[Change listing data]
━━━
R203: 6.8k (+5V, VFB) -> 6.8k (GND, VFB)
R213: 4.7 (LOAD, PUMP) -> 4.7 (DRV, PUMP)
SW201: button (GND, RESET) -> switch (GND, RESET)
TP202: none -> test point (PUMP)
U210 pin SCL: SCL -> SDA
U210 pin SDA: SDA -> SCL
━━━
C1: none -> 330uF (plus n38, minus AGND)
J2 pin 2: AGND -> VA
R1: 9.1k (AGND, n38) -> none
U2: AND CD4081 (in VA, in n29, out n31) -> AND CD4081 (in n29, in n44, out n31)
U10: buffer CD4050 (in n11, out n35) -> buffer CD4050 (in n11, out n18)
━━━
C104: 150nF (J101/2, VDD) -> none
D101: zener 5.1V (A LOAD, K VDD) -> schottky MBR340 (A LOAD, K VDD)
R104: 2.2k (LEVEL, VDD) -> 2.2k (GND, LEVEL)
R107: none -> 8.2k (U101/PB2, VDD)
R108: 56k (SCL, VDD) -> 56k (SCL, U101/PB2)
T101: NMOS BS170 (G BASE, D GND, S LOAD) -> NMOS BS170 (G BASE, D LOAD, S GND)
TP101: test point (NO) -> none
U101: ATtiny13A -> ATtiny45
━━━
▶ Exercise description
Please write out, exactly as they appear above, only the lines in the stretch from the line with "R107: none -> 8.2k (U101/PB2, VDD)" through the line with "U101: ATtiny13A -> ATtiny45".

▶ Task result
R107: none -> 8.2k (U101/PB2, VDD)
R108: 56k (SCL, VDD) -> 56k (SCL, U101/PB2)
T101: NMOS BS170 (G BASE, D GND, S LOAD) -> NMOS BS170 (G BASE, D LOAD, S GND)
TP101: test point (NO) -> none
U101: ATtiny13A -> ATtiny45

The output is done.